--- WHAT IS NEEDED ---
In the records below, find the line with "(247, 254) = (253, 192): green" and the line with "(82, 161) = (127, 318): green"; return exactly those lines and every line between them.

--- EXTRACTED ENTRIES ---
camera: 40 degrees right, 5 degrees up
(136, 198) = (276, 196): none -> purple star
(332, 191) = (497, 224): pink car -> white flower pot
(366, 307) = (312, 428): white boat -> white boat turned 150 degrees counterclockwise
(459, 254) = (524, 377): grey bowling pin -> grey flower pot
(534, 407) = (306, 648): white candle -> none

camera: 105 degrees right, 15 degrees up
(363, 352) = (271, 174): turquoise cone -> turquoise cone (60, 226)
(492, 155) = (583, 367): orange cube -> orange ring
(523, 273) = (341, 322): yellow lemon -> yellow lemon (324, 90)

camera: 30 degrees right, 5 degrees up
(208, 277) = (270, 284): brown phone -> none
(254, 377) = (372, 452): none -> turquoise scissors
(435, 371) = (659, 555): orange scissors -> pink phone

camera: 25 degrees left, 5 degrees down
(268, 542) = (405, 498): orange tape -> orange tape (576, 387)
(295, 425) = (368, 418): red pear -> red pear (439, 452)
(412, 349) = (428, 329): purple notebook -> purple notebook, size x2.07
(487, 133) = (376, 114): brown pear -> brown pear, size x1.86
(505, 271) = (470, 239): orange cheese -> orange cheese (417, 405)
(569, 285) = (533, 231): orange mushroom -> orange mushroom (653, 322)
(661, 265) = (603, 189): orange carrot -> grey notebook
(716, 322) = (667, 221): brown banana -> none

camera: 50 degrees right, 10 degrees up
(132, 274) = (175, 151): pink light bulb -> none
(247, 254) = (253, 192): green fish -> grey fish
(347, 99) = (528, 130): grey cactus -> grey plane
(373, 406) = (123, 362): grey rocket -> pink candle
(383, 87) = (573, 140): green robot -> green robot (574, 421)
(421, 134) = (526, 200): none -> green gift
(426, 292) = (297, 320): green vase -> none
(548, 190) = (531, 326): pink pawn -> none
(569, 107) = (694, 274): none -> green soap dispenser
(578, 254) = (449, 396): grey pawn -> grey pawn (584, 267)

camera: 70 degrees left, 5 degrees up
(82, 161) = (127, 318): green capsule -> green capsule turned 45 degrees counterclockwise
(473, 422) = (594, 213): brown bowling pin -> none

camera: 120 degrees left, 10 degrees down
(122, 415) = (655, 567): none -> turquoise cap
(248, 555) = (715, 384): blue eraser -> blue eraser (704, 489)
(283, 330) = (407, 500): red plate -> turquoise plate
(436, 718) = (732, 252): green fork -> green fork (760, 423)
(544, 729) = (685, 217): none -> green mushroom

--- WORKED SOLUTION ---
(247, 254) = (253, 192): green fish -> grey fish
(347, 99) = (528, 130): grey cactus -> grey plane
(373, 406) = (123, 362): grey rocket -> pink candle
(383, 87) = (573, 140): green robot -> green robot (574, 421)
(421, 134) = (526, 200): none -> green gift
(426, 292) = (297, 320): green vase -> none
(548, 190) = (531, 326): pink pawn -> none
(569, 107) = (694, 274): none -> green soap dispenser
(578, 254) = (449, 396): grey pawn -> grey pawn (584, 267)

camera: 70 degrees left, 5 degrees up
(82, 161) = (127, 318): green capsule -> green capsule turned 45 degrees counterclockwise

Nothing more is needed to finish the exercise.